> [Source material]
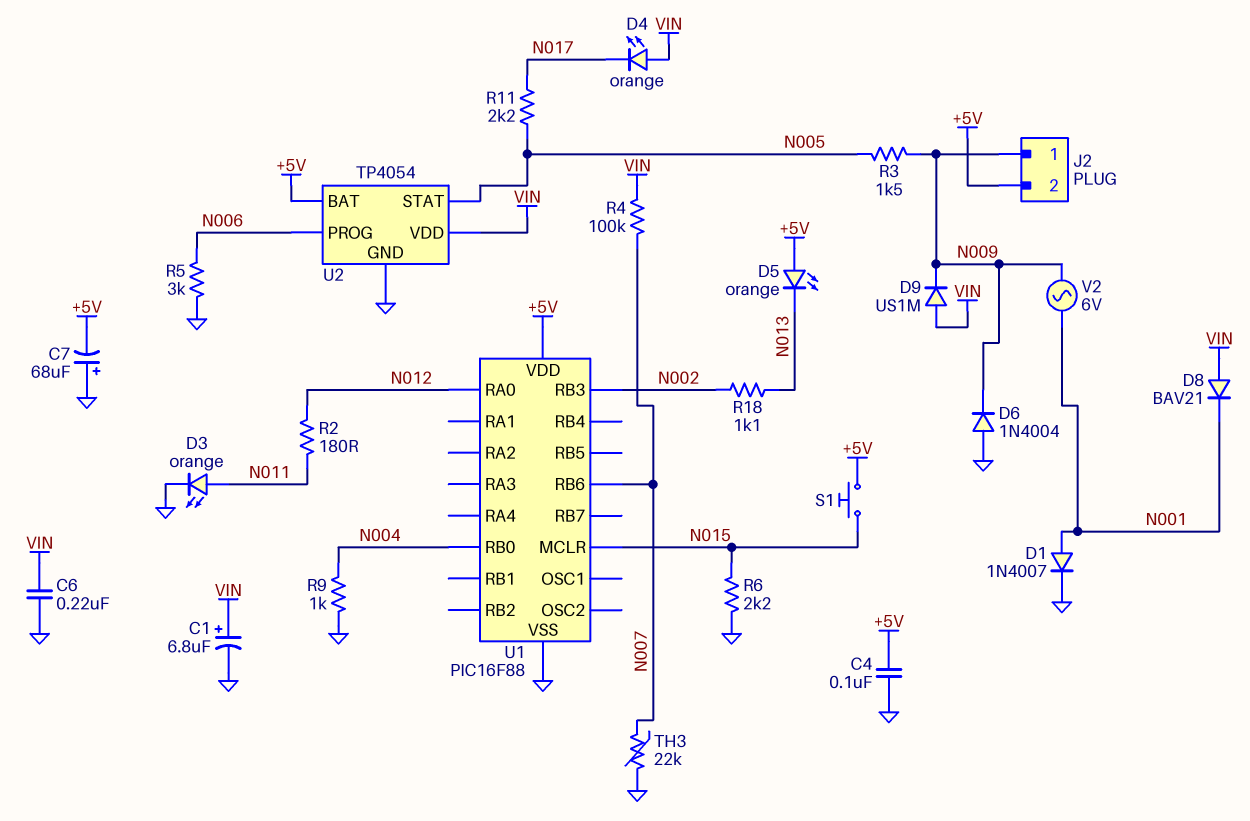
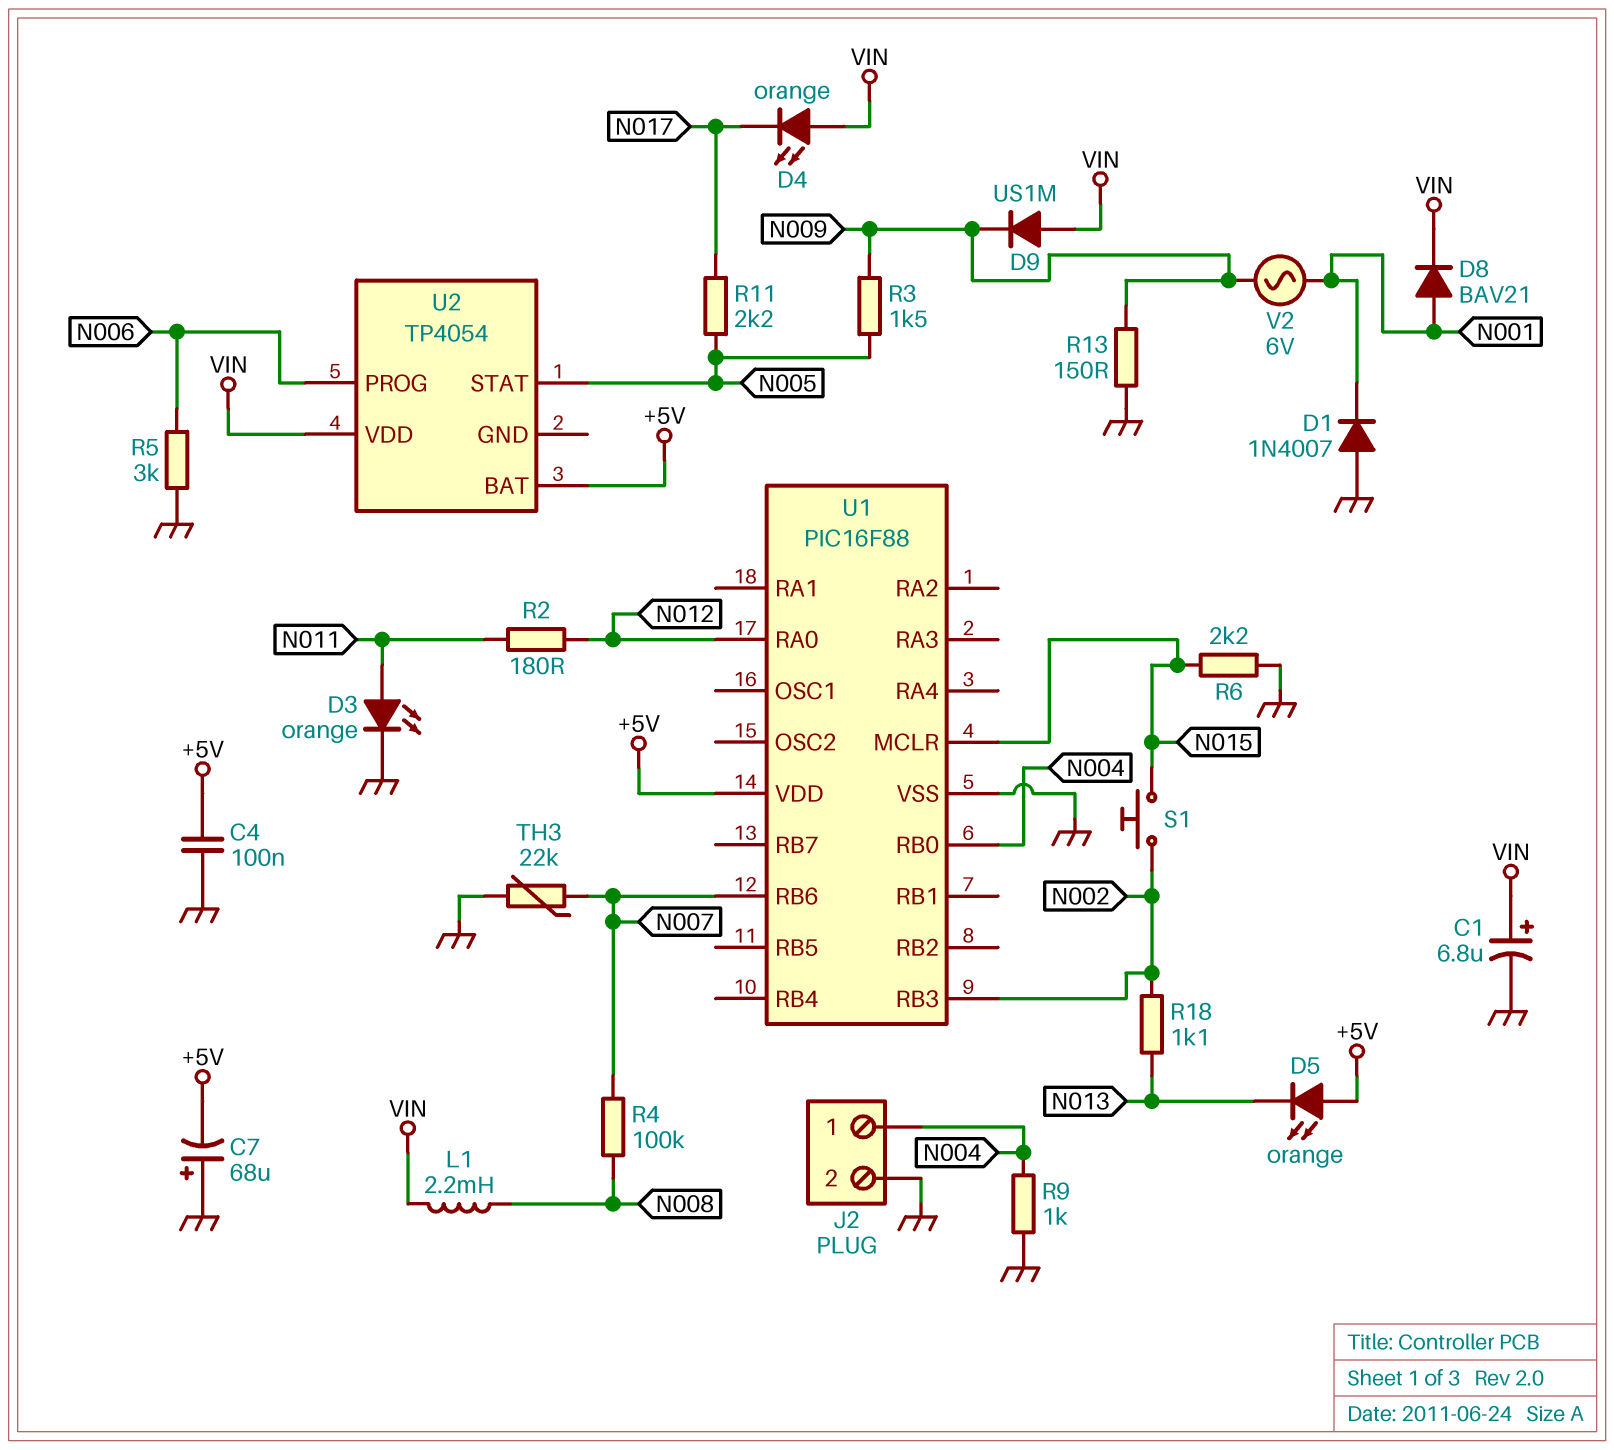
C6: 220nF (GND, VIN) -> none
D1: diode 1N4007 (A N001, K GND) -> diode 1N4007 (A GND, K N001)
D6: diode 1N4004 (A GND, K N009) -> none
D8: diode BAV21 (A VIN, K N001) -> diode BAV21 (A N001, K VIN)
J2 pin 1: N009 -> N004
J2 pin 2: +5V -> GND
L1: none -> 2.2mH (N008, VIN)
R4: 100k (N007, VIN) -> 100k (N007, N008)
R13: none -> 150 (GND, N009)
S1: button (+5V, N015) -> button (N002, N015)
U2 pin GND: GND -> none

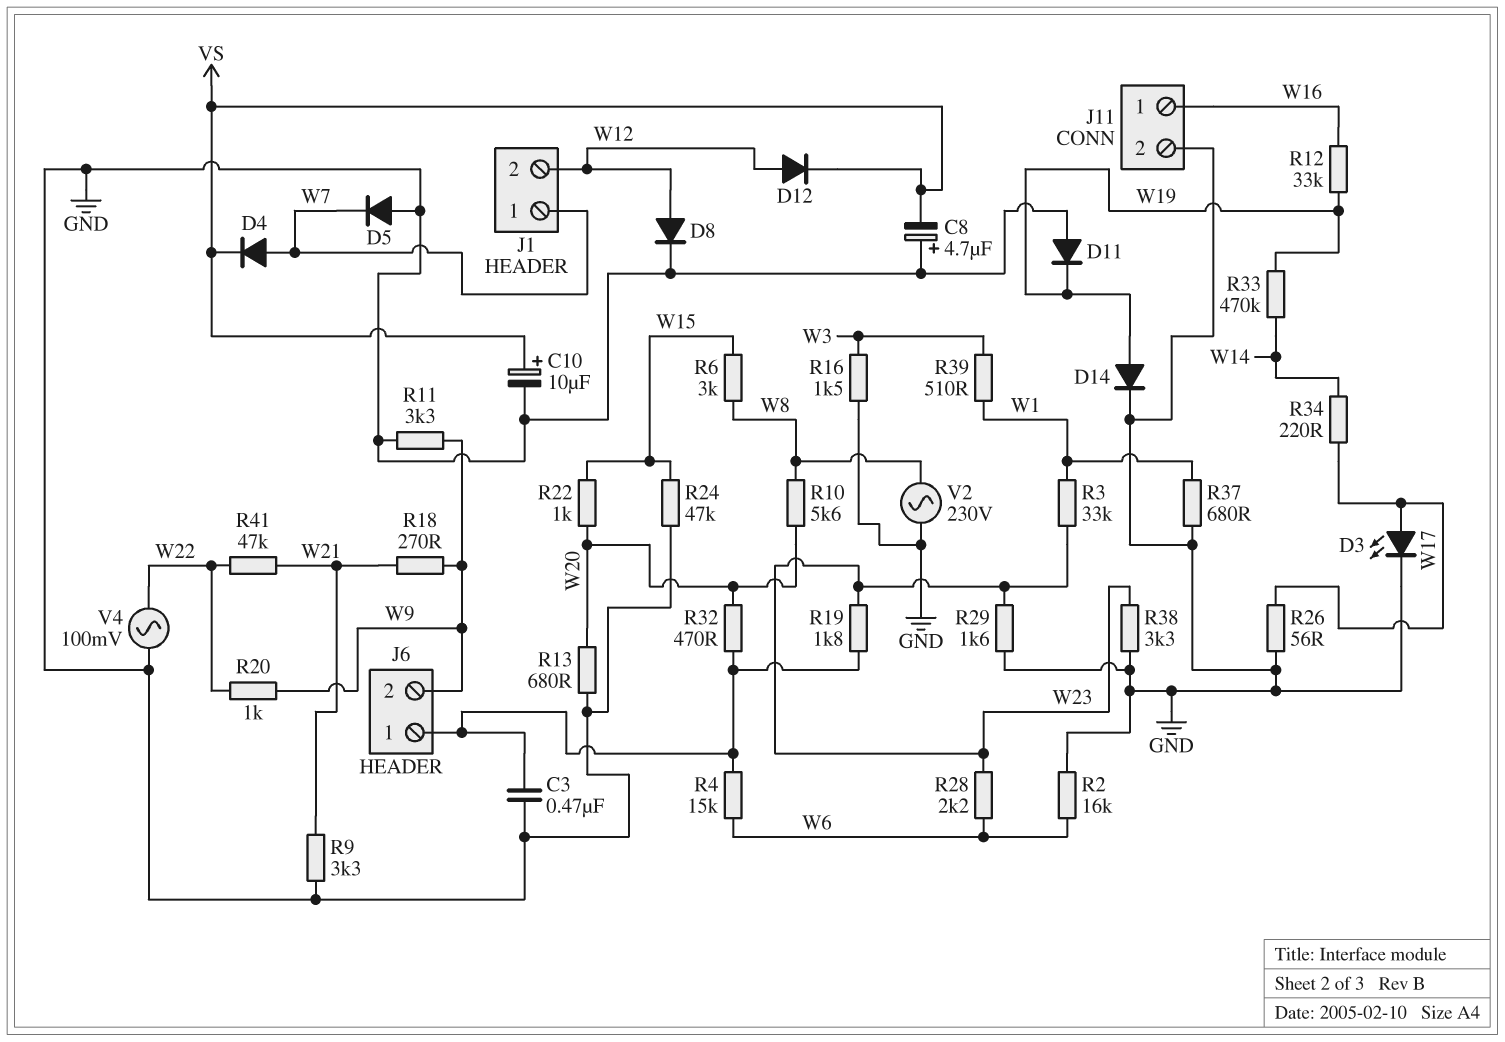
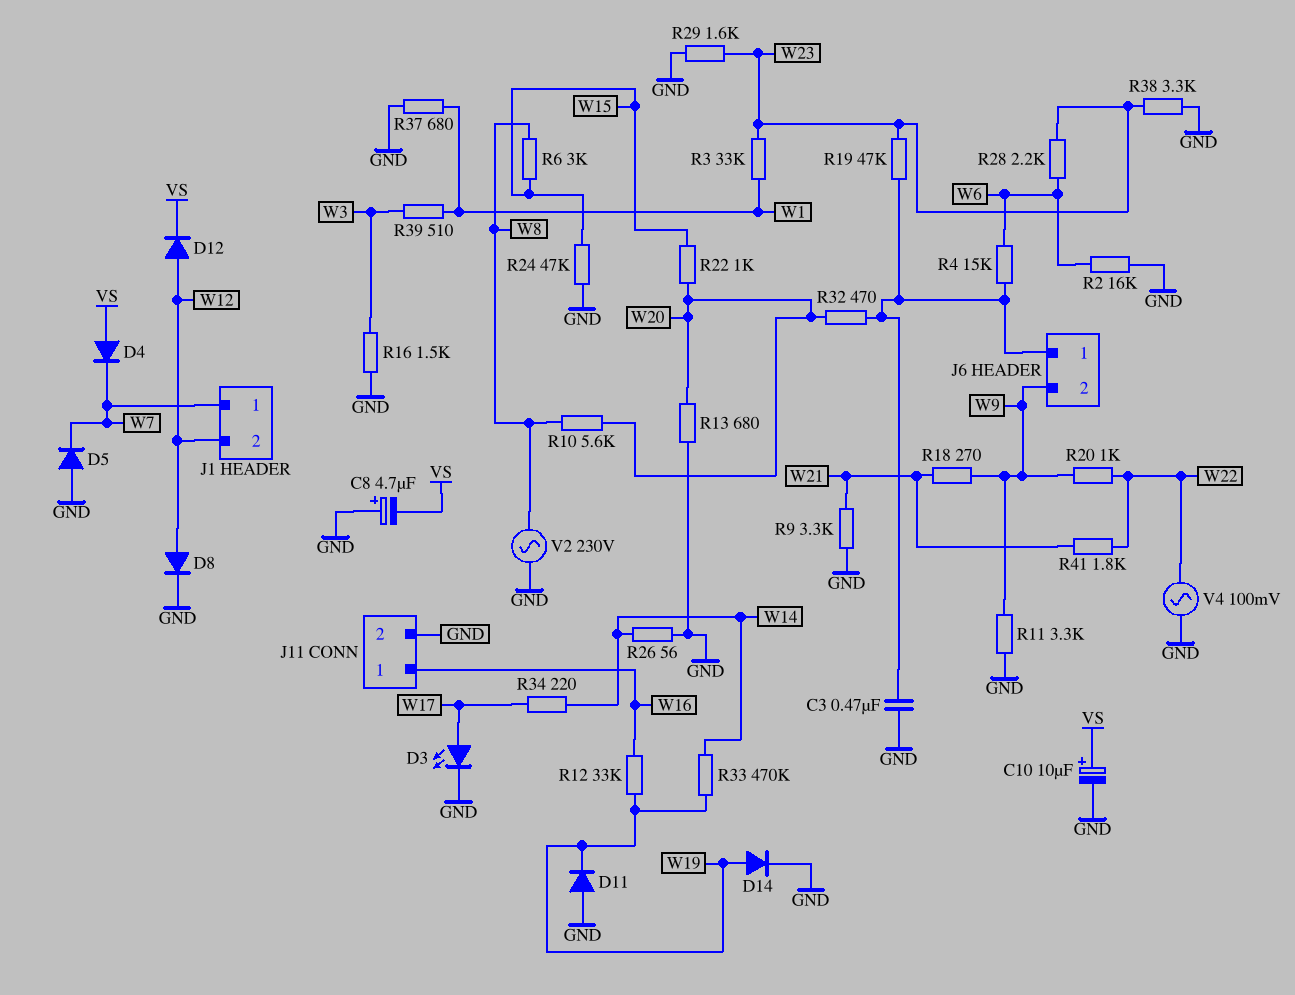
D4: diode (A W7, K VS) -> diode (A VS, K W7)
R19: 1.8k (J6/1, W23) -> 47k (J6/1, W23)
R26: 56 (GND, W17) -> 56 (GND, W14)
R41: 47k (W21, W22) -> 1.8k (W21, W22)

> [Task objective]
The word "none" appears in some of the lines above. Copy those lines.

> [Exercise output]
C6: 220nF (GND, VIN) -> none
D6: diode 1N4004 (A GND, K N009) -> none
L1: none -> 2.2mH (N008, VIN)
R13: none -> 150 (GND, N009)
U2 pin GND: GND -> none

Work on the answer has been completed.